▶ Exercise brief: Can you reproduce, word for word, everything from the start of the entries down to and including the line that contains "road 5 (residential): [(288,165),(295,119),(409,0)]"? Leave the pictures out.

▶ Data for this exercise:
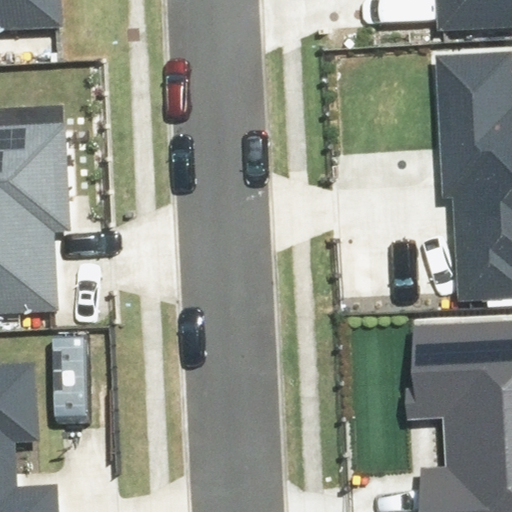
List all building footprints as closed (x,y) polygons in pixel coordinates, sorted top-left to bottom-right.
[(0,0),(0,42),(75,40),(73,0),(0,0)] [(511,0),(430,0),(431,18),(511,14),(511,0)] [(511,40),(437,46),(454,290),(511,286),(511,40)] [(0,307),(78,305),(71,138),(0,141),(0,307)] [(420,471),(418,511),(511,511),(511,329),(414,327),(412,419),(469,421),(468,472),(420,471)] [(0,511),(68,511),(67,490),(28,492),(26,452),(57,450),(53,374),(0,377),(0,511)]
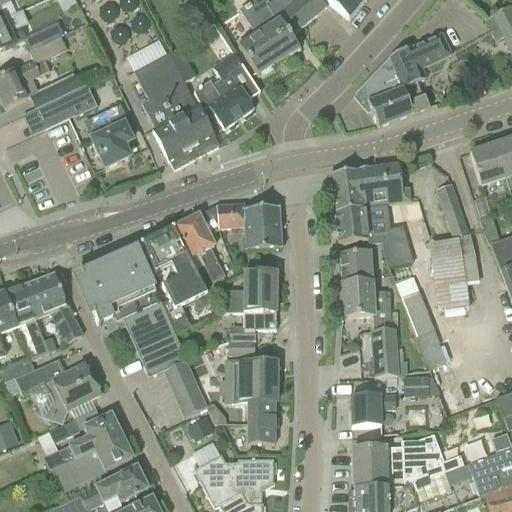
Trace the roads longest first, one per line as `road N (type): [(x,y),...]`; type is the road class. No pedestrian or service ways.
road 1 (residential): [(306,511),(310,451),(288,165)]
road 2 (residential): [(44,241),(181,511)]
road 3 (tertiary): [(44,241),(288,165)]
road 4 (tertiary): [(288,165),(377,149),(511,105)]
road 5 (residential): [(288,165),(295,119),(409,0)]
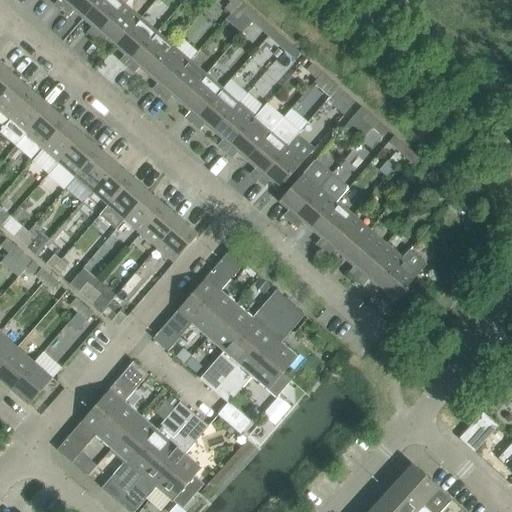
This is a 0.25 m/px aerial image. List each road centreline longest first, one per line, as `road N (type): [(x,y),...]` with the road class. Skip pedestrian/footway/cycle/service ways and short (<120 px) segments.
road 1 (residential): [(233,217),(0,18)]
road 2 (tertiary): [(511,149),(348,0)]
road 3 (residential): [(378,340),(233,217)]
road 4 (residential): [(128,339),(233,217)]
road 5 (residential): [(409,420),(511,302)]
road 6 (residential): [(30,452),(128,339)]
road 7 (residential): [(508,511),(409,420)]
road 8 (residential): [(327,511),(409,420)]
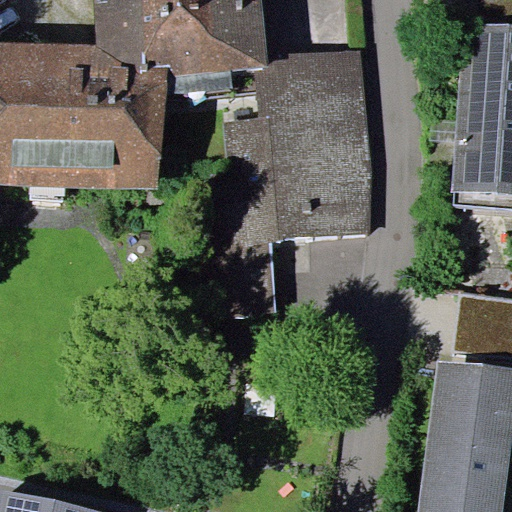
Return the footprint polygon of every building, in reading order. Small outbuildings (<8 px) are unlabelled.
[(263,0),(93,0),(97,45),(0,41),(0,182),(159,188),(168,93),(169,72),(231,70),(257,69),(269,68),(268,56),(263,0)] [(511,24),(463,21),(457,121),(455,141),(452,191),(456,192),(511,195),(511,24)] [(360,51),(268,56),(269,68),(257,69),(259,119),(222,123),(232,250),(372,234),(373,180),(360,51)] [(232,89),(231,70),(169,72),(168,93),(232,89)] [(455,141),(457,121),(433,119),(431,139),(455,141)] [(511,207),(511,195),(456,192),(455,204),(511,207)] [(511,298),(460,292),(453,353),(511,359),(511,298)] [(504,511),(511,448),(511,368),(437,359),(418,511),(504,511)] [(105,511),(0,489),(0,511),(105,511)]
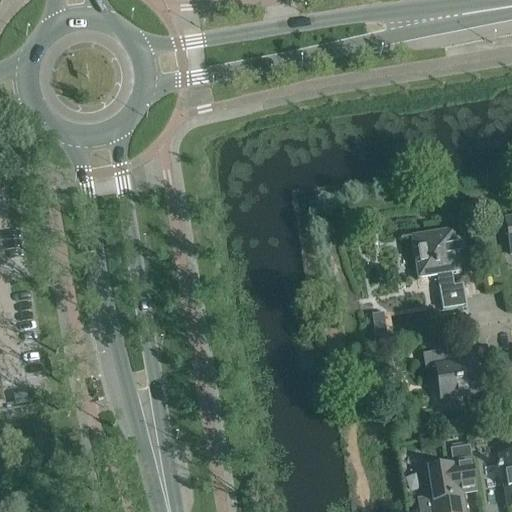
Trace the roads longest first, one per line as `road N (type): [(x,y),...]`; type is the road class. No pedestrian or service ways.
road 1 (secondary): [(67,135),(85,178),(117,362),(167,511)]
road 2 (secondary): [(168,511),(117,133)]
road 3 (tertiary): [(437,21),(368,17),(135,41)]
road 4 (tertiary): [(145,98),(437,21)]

▶ Task answer:
List all building footprints as closed (x,y) polygons in pixel coordinates, sorted top-left to bottom-right.
[(0,0),(0,42),(75,40),(73,0),(0,0)] [(511,0),(430,0),(431,18),(511,14),(511,0)] [(511,40),(437,46),(454,290),(511,286),(511,40)] [(0,307),(78,305),(71,138),(0,141),(0,307)] [(420,471),(418,511),(511,511),(511,329),(414,327),(412,419),(469,421),(468,472),(420,471)] [(0,511),(68,511),(67,490),(28,492),(26,452),(57,450),(53,374),(0,377),(0,511)]
Trace the roads longest first, one per line as `road N (type): [(x,y),...]`; type is the road class. No pedestrian or service ways.
road 1 (residential): [(306,511),(310,451),(288,165)]
road 2 (residential): [(44,241),(181,511)]
road 3 (tertiary): [(44,241),(288,165)]
road 4 (tertiary): [(288,165),(377,149),(511,105)]
road 5 (residential): [(288,165),(295,119),(409,0)]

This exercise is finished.